ACTION ITEM: The answer is a stretch of the material below, returned exactly: the line containing "camera: 25 degrees right, 5 degrees down", the line containing "(849, 496) = (552, 465): none -> black domino", and all lines between.

SUPPLIED ENTRIES:
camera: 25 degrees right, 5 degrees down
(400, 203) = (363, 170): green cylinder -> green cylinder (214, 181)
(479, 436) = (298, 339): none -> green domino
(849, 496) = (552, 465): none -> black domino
...
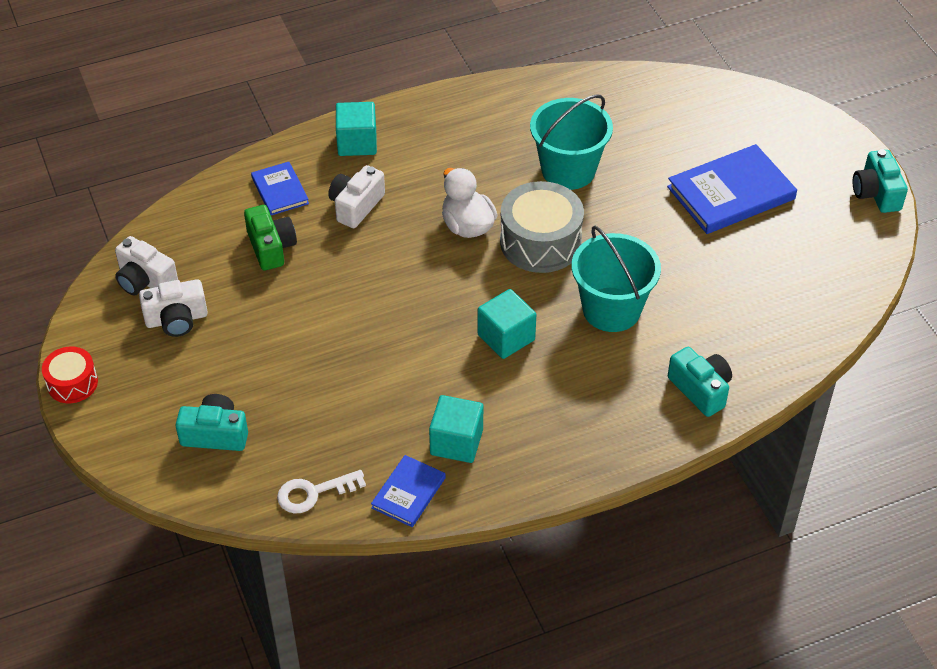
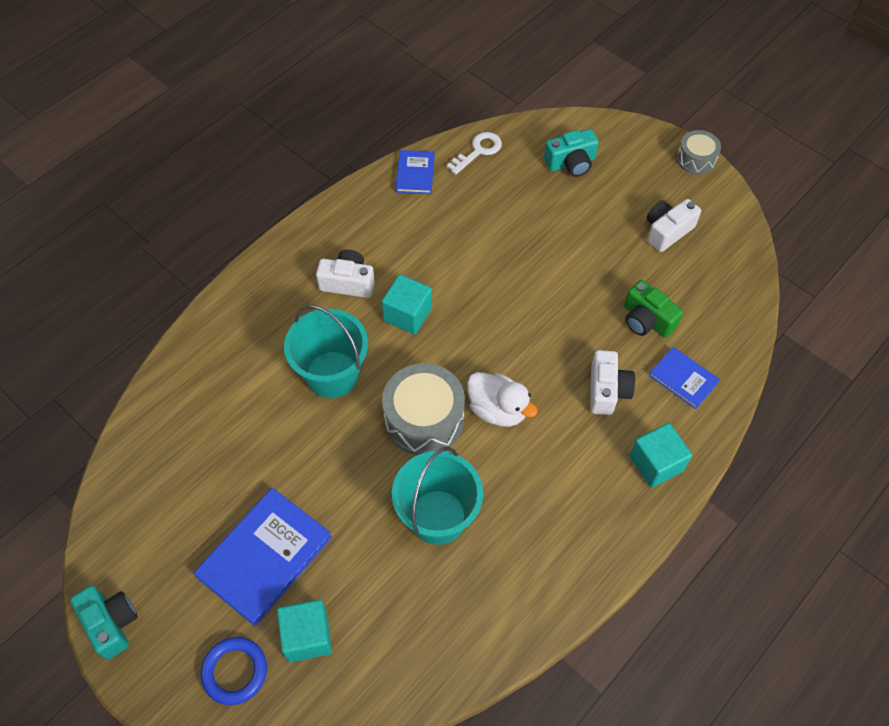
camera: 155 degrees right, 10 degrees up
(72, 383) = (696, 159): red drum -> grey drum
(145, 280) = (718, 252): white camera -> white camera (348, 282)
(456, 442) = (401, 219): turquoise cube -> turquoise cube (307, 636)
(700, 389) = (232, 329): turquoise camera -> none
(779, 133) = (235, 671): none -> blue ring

REPLY:
camera: 25 degrees right, 5 degrees down
(400, 203) = (363, 170): green cylinder -> green cylinder (214, 181)
(479, 436) = (298, 339): none -> green domino
(849, 496) = (552, 465): none -> black domino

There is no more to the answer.